Collection entries
+++
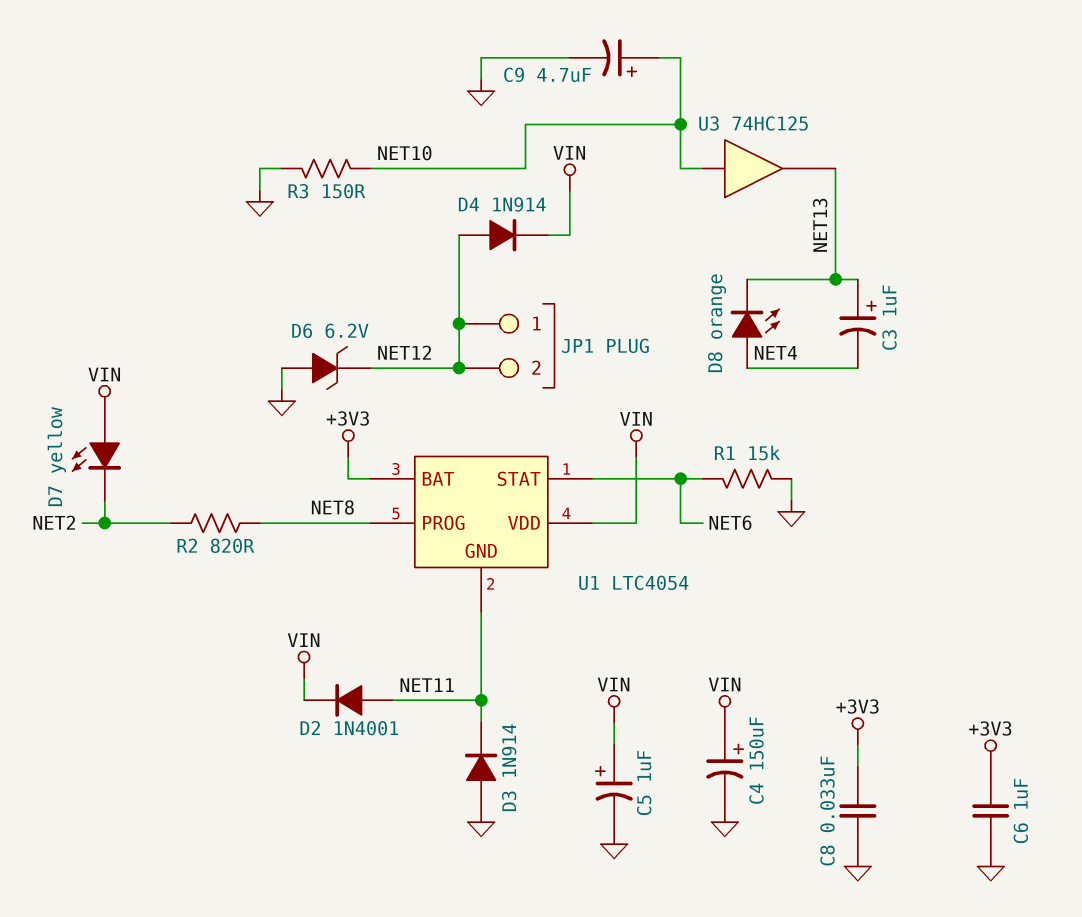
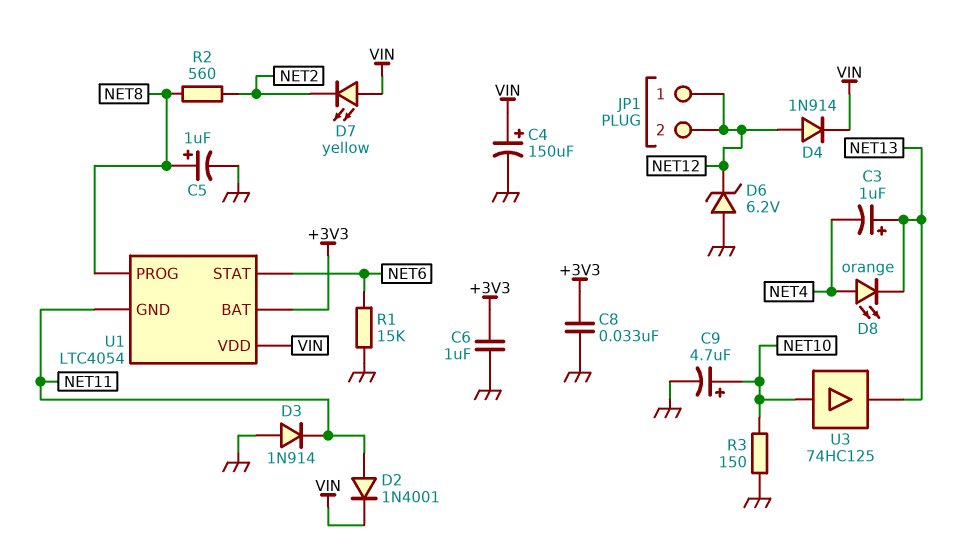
C5: 1uF (plus VIN, minus GND) -> 1uF (plus NET8, minus GND)
R2: 820 (NET2, NET8) -> 560 (NET2, NET8)

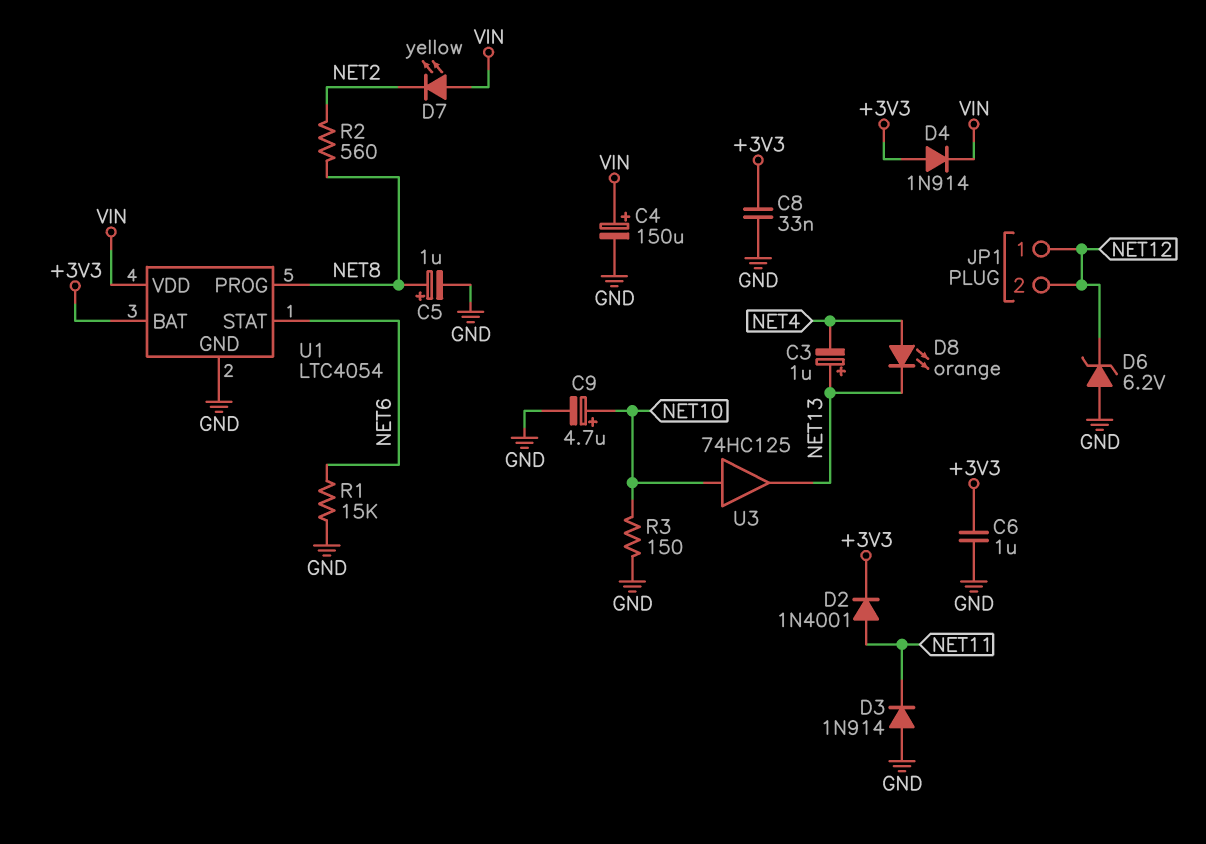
D2: diode 1N4001 (A NET11, K VIN) -> diode 1N4001 (A NET11, K +3V3)
D4: diode 1N914 (A NET12, K VIN) -> diode 1N914 (A +3V3, K VIN)
U1 pin GND: NET11 -> GND

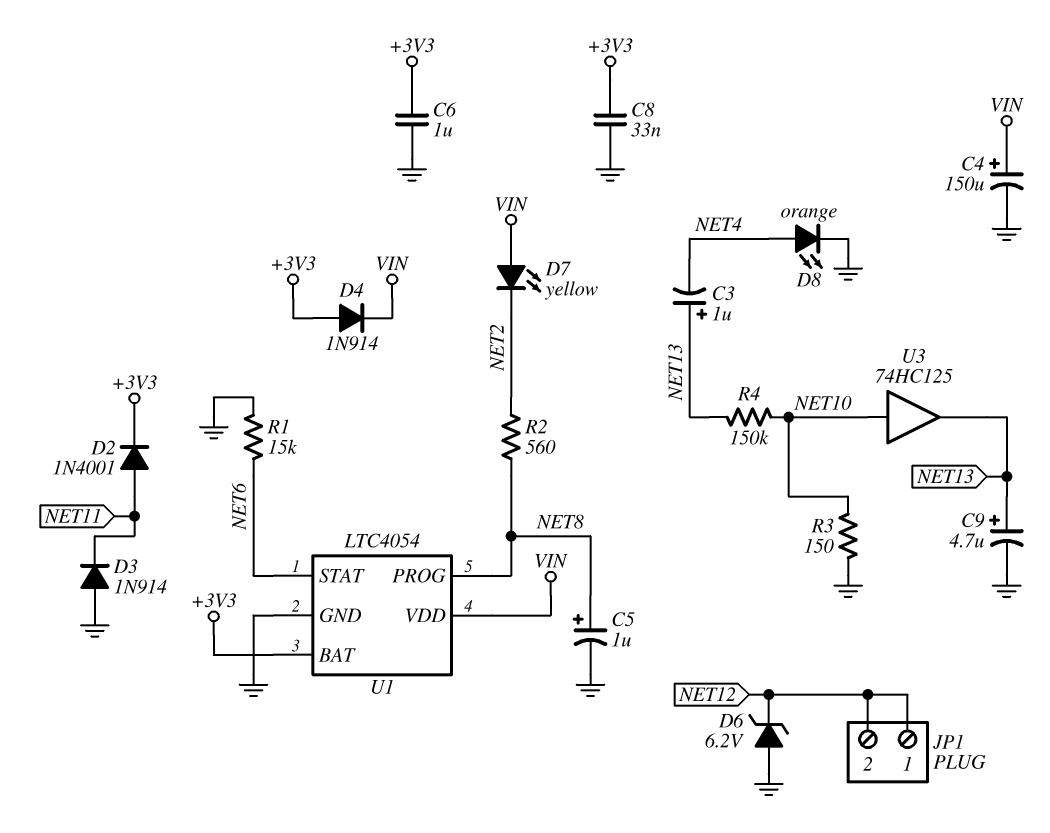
C9: 4.7uF (plus NET10, minus GND) -> 4.7uF (plus NET13, minus GND)
D8: LED orange (A NET4, K NET13) -> LED orange (A NET4, K GND)
R4: none -> 150k (NET10, NET13)

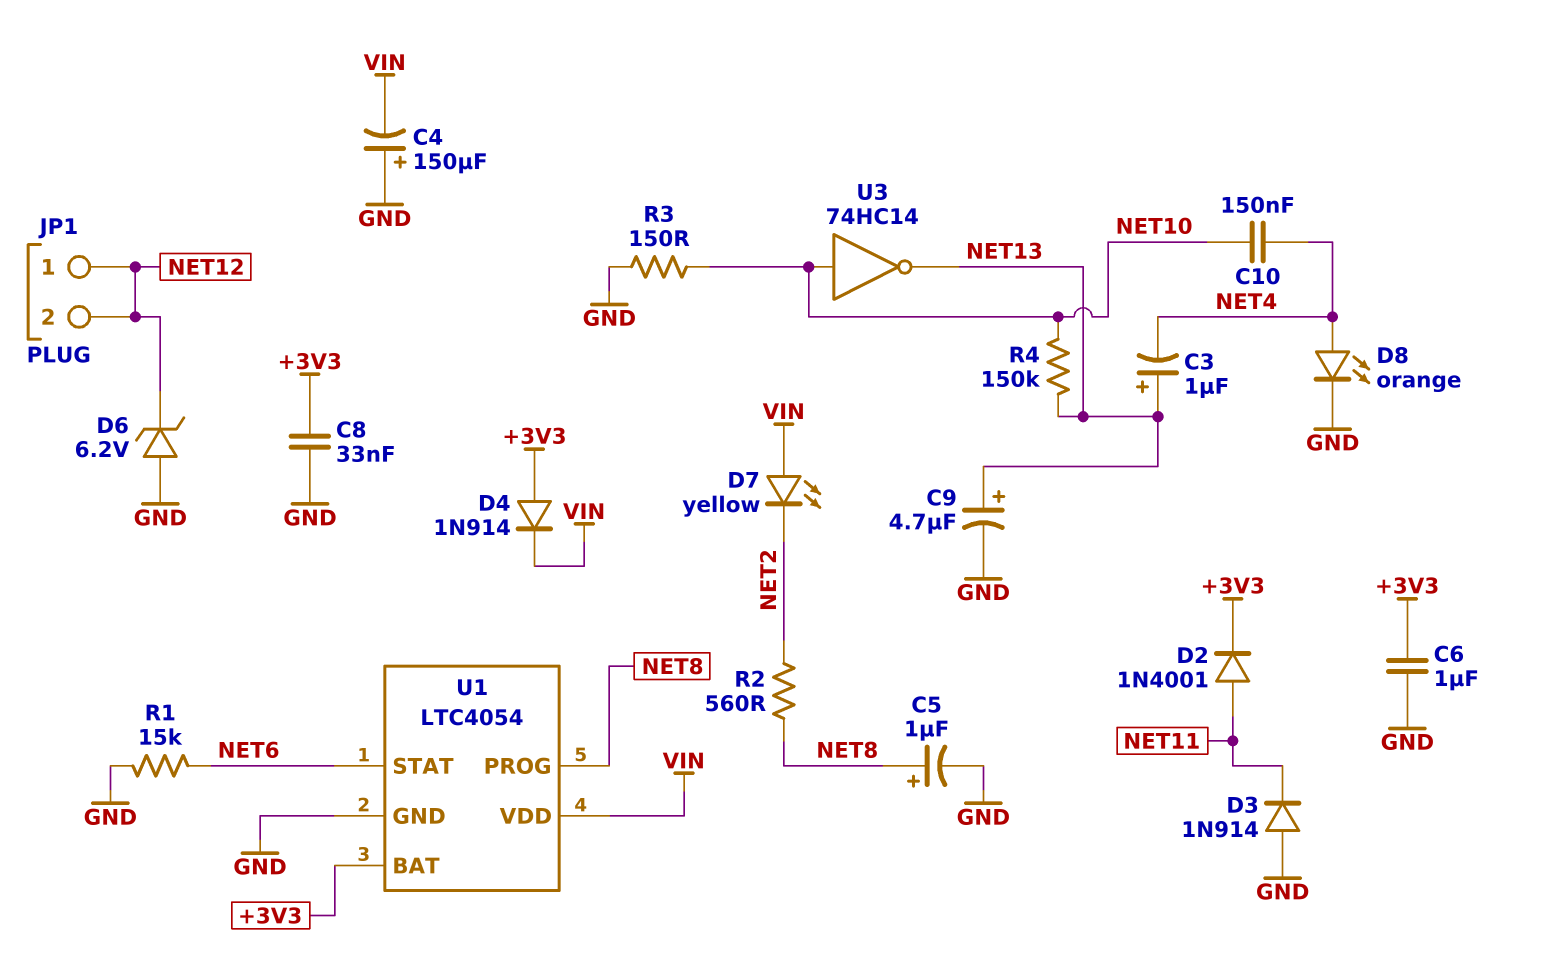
C4: 150uF (plus VIN, minus GND) -> 150uF (plus GND, minus VIN)
C10: none -> 150nF (NET4, NET10)
U3: buffer 74HC125 (in NET10, out NET13) -> NOT 74HC14 (in NET10, out NET13)

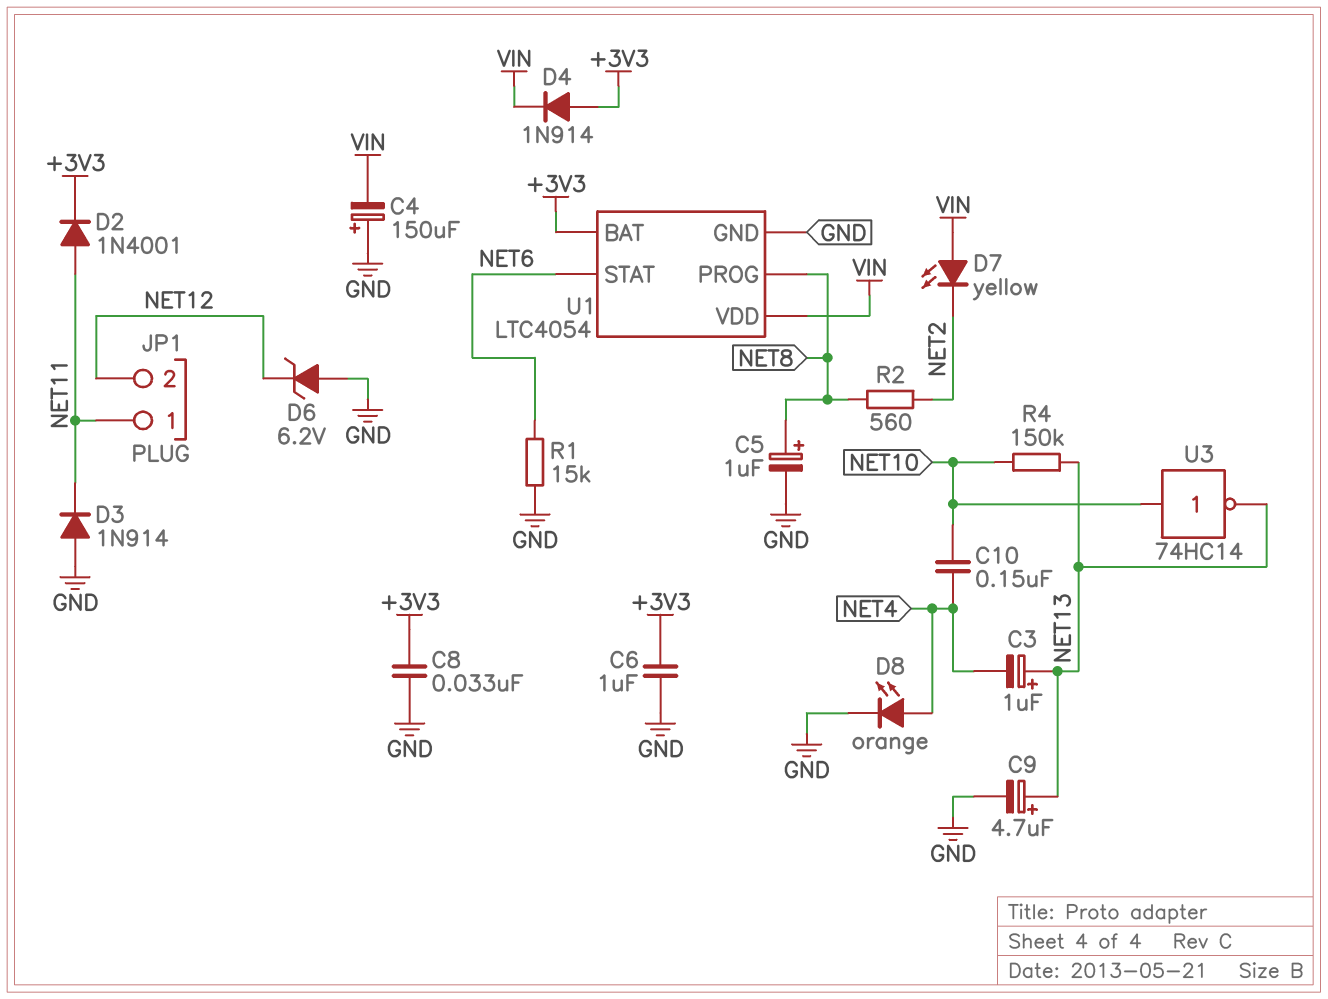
JP1 pin 1: NET12 -> NET11
R3: 150 (GND, NET10) -> none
+++
● Task to carry out
Copy each line of the entries in which the string "none" is found.

● Result of the exercise
R4: none -> 150k (NET10, NET13)
C10: none -> 150nF (NET4, NET10)
R3: 150 (GND, NET10) -> none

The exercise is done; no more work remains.